Stated problem = Rewrite the material below, replacing every "coordinate" with "position" and changing nothing else. Leave the pictures out of your answer.

Input data =
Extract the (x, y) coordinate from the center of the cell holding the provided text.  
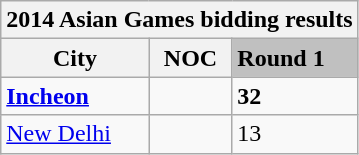
2014 Asian Games bidding results (180, 20)
13 (295, 134)
City (75, 58)
Round 1 (295, 58)
Incheon (75, 96)
New Delhi (75, 134)
32 (295, 96)
NOC (190, 58)
Scan for the cell matching the given text and deliver its [x, y] coordinate at center. 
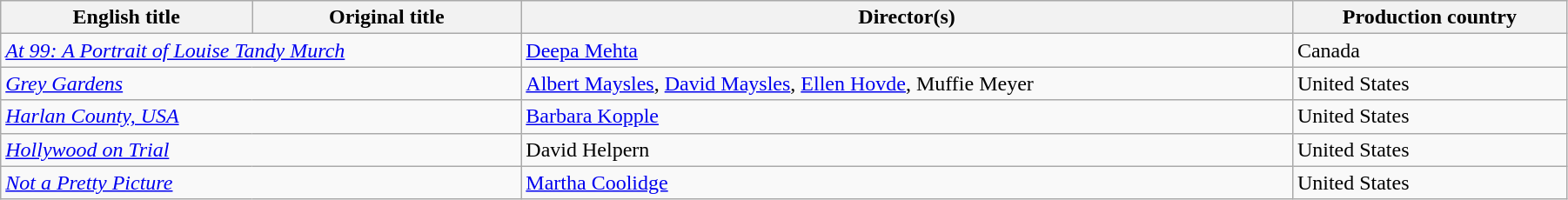
Not a Pretty Picture [261, 183]
Barbara Kopple [907, 117]
David Helpern [907, 150]
Original title [386, 17]
Deepa Mehta [907, 50]
Martha Coolidge [907, 183]
Director(s) [907, 17]
Hollywood on Trial [261, 150]
Albert Maysles, David Maysles, Ellen Hovde, Muffie Meyer [907, 84]
Harlan County, USA [261, 117]
Production country [1429, 17]
Grey Gardens [261, 84]
Canada [1429, 50]
At 99: A Portrait of Louise Tandy Murch [261, 50]
English title [127, 17]
Locate the cell with the specified text and output its [x, y] center coordinate. 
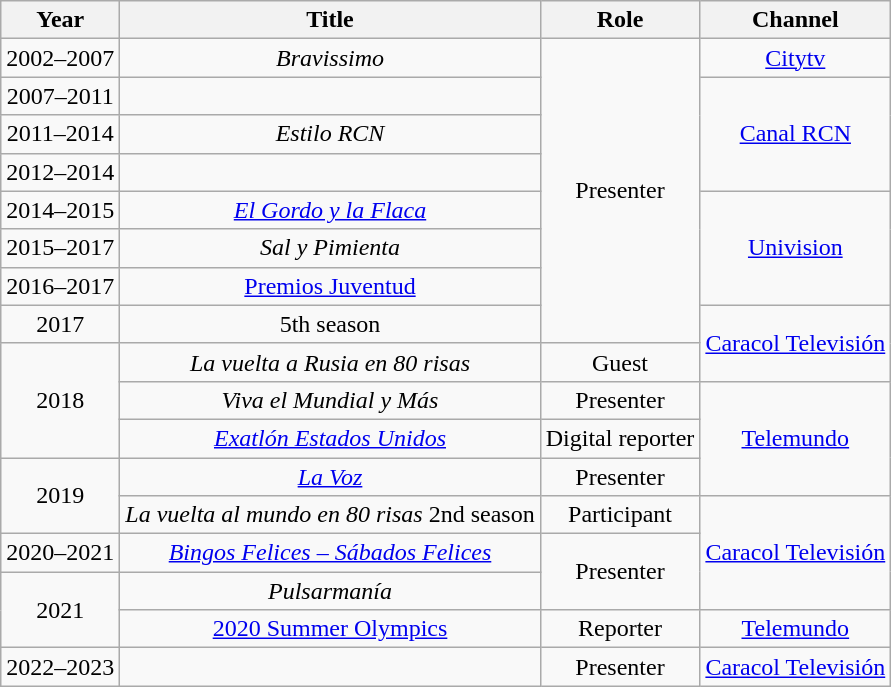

Problem solution =
Extract the (x, y) position from the center of the cell holding the provided text.  
2014 Asian Games bidding results (180, 20)
13 (295, 134)
City (75, 58)
Round 1 (295, 58)
Incheon (75, 96)
New Delhi (75, 134)
32 (295, 96)
NOC (190, 58)
Scan for the cell matching the given text and deliver its [x, y] position at center. 
Not a Pretty Picture [261, 183]
Barbara Kopple [907, 117]
David Helpern [907, 150]
Original title [386, 17]
Deepa Mehta [907, 50]
Martha Coolidge [907, 183]
Director(s) [907, 17]
Hollywood on Trial [261, 150]
Albert Maysles, David Maysles, Ellen Hovde, Muffie Meyer [907, 84]
Harlan County, USA [261, 117]
Production country [1429, 17]
Grey Gardens [261, 84]
Canada [1429, 50]
At 99: A Portrait of Louise Tandy Murch [261, 50]
English title [127, 17]
Locate the cell with the specified text and output its [x, y] center position. 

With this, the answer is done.